#### Data under study
###

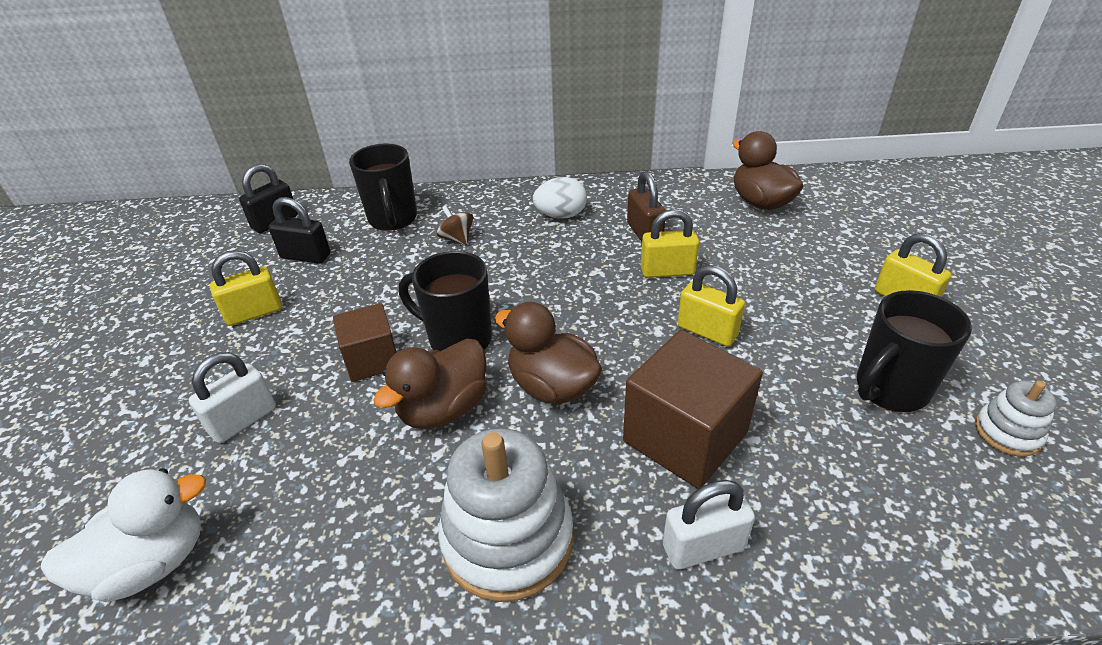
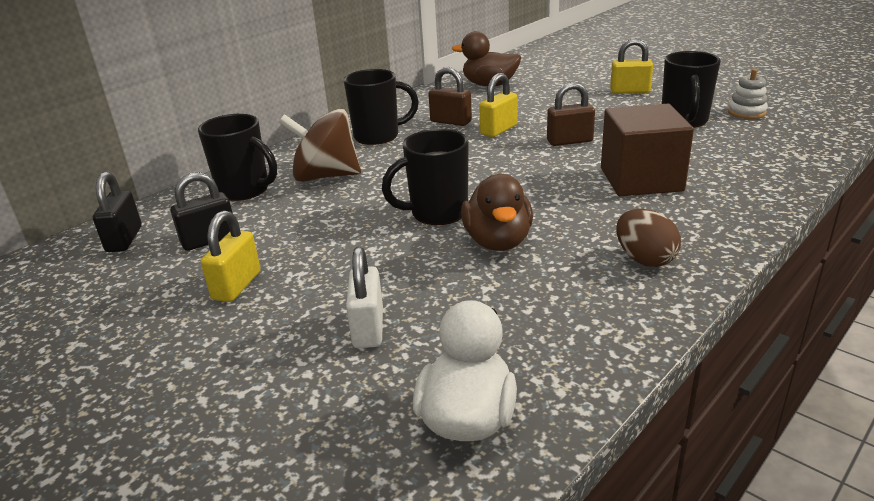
camera: 45 degrees left, 10 degrees down
(372, 359) = (398, 251): brown cube -> none
(457, 239) = (325, 176): brown spinning top -> brown spinning top, size x2.14
(508, 539) = (644, 259): white stacking toy -> brown egg
(552, 386) = (538, 199): brown duck -> none
(561, 215) = (378, 136): white egg -> black mug
(703, 547) = (724, 206): white padlock -> none
(707, 331) = (569, 141): yellow padlock -> brown padlock

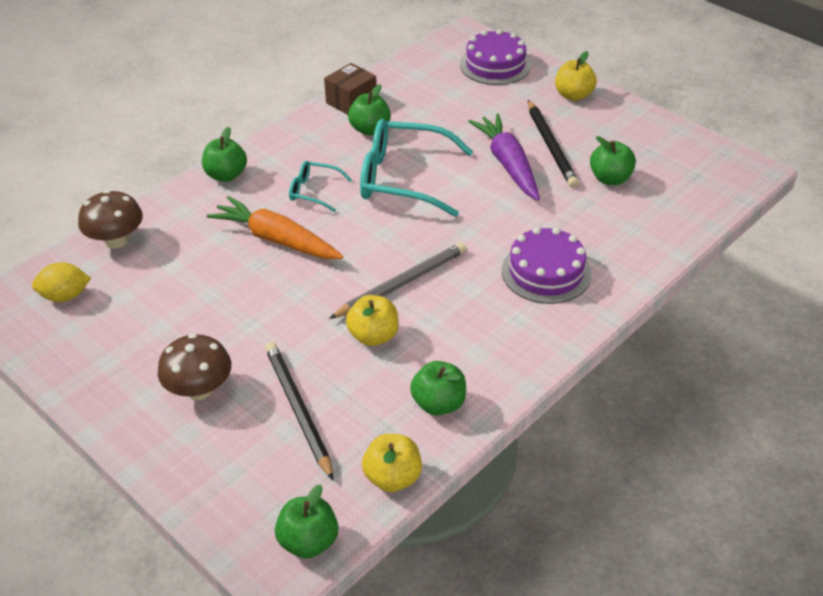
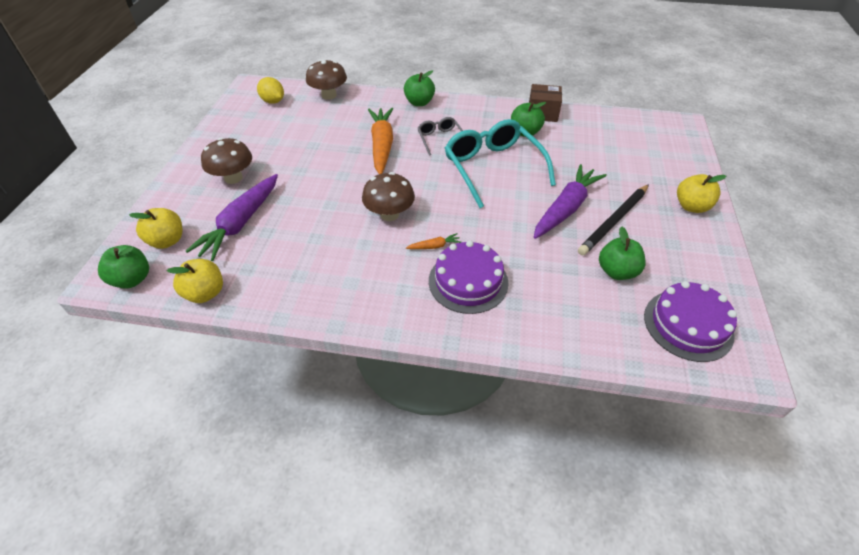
camera: 55 degrees right, 5 degrees up
(298, 410) = (241, 223): black pencil -> purple carrot
(314, 191) = (440, 139): turquoise glasses -> grey glasses
(373, 336) = (329, 225): yellow apple -> yellow apple (167, 241)
(402, 283) = (389, 214): grey pencil -> brown mushroom
(438, 404) = (287, 285): green apple -> none
(479, 272) = (434, 246): none -> orange carrot
(495, 65) = (669, 153): purple cake -> purple cake (688, 325)

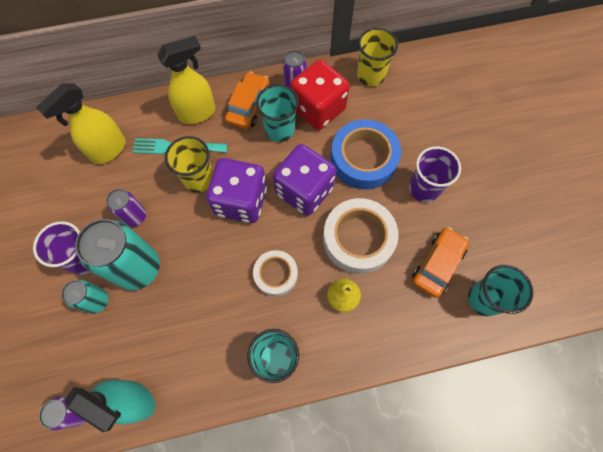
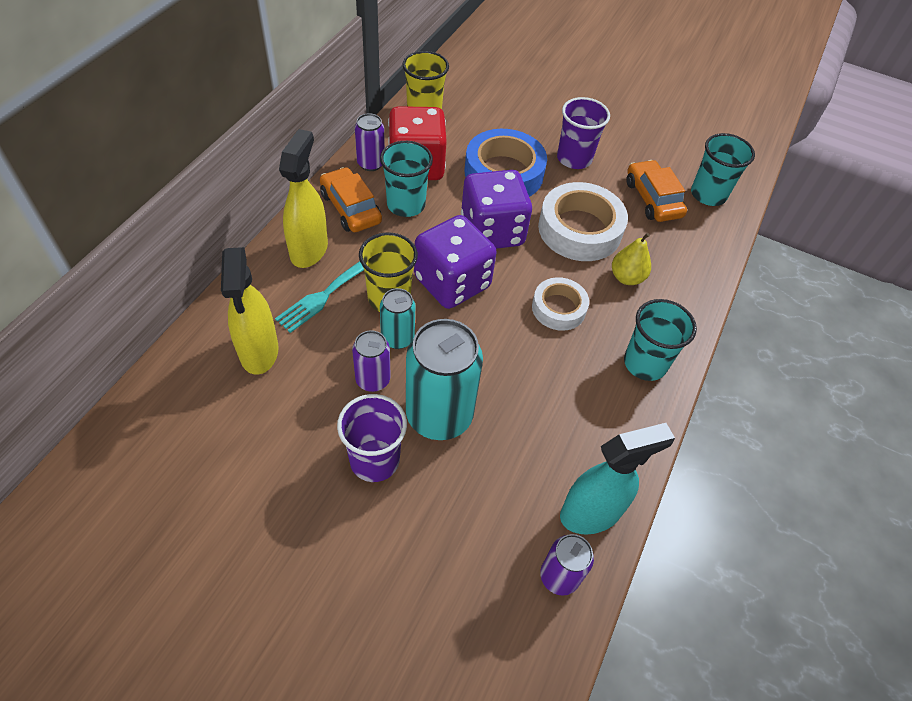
camera: 55 degrees left, 15 degrees down
(97, 301) = (441, 479): turquoise can -> turquoise can (397, 338)

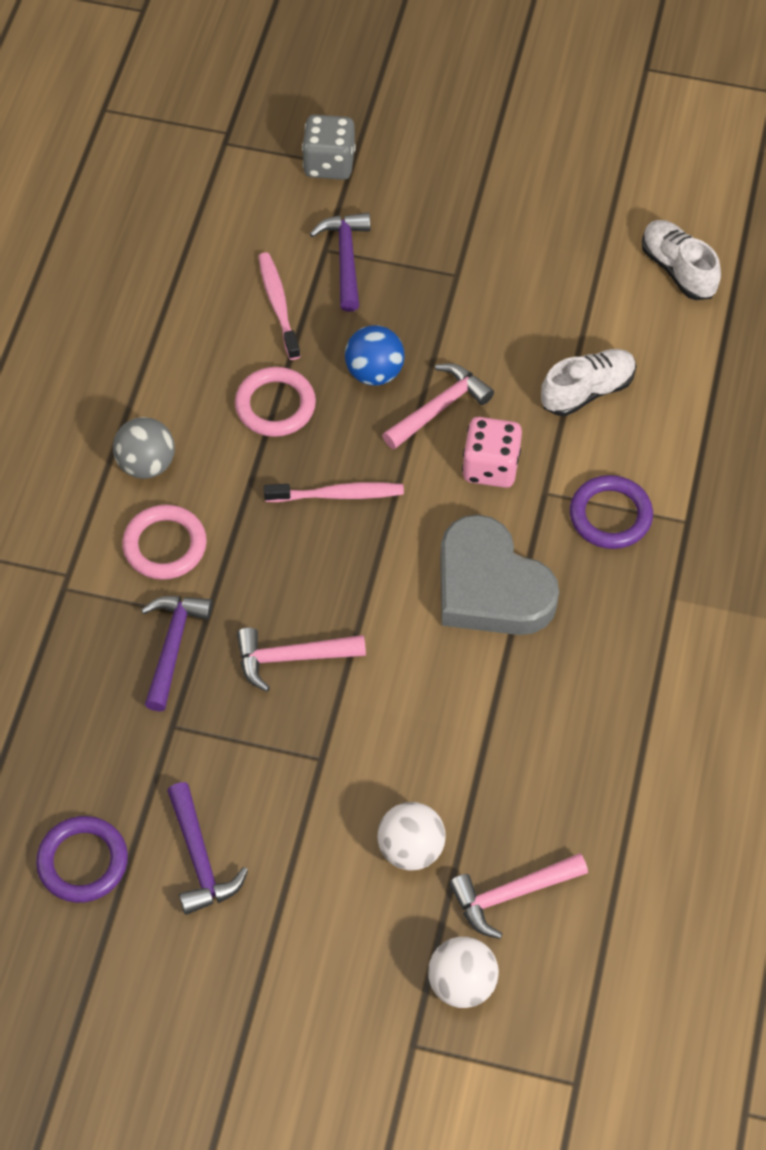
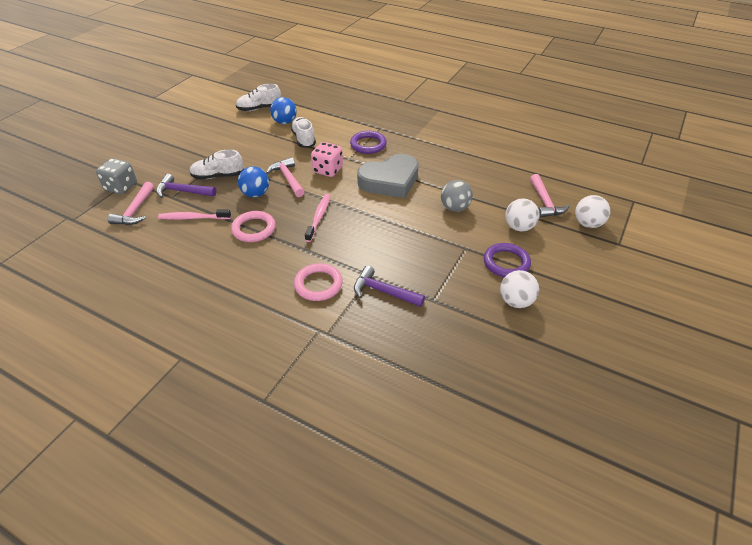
camera: 75 degrees left, 15 degrees down
(83, 862) = (512, 352): purple ring -> purple ring (506, 263)
(146, 464) = (261, 284): grey ball -> grey ball (455, 208)
(200, 858) = (515, 301): purple hammer -> white ball
(292, 658) = (406, 248): pink hammer -> pink hammer (135, 210)
(409, 293) = (218, 176): none -> white shoe
(640, 335) = (285, 122): none -> blue ball

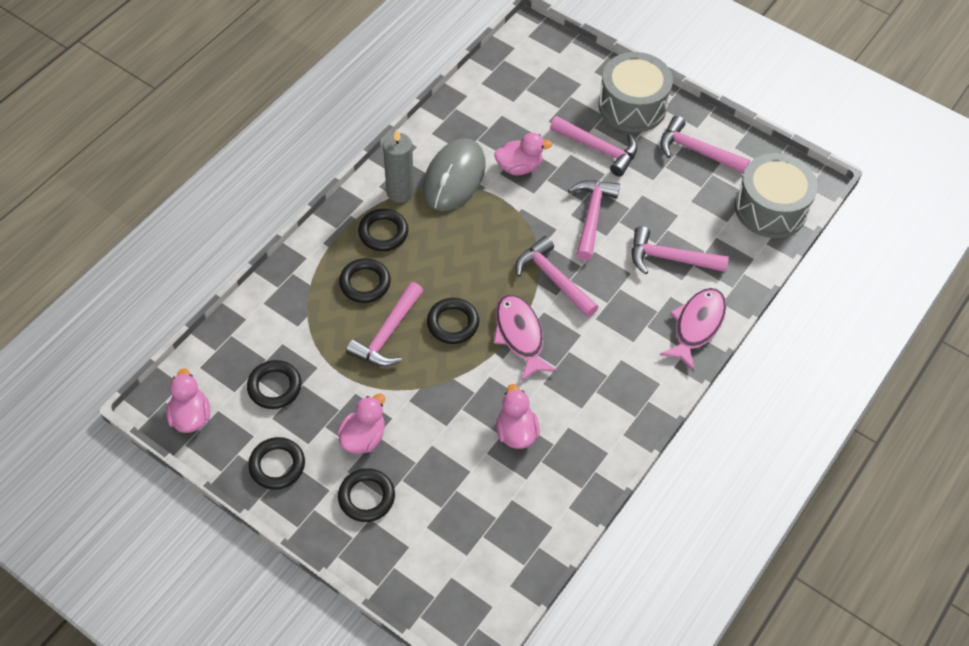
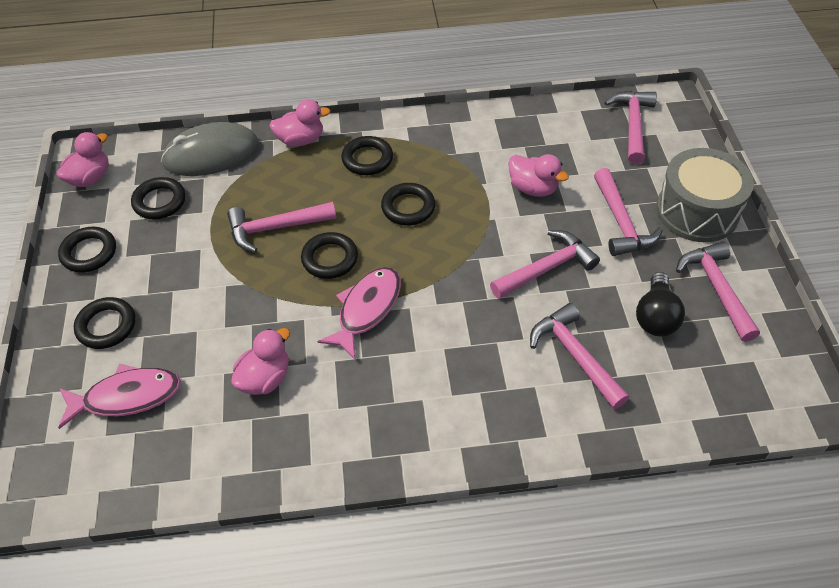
camera: 50 degrees right, 5 degrees down
(363, 437) = (162, 283): pink duck -> pink duck (301, 140)
(365, 283) = (308, 182): black ring -> black ring (408, 207)
(400, 192) = (416, 141): grey candle -> none
(454, 177) = (470, 160): grey mouse -> grey mouse (211, 154)
(553, 278) = (450, 289): pink hammer -> pink hammer (632, 125)
(684, 196) = (655, 317): none -> black light bulb
(697, 326) = (527, 432): pink fish -> pink fish (127, 397)
(770, 208) = (735, 393): grey drum -> none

###

#### What is needed
Each line in the records that carries "right" must be copied out.

#### Response for this exercise
camera: 55 degrees right, 5 degrees up
camera: 50 degrees right, 5 degrees down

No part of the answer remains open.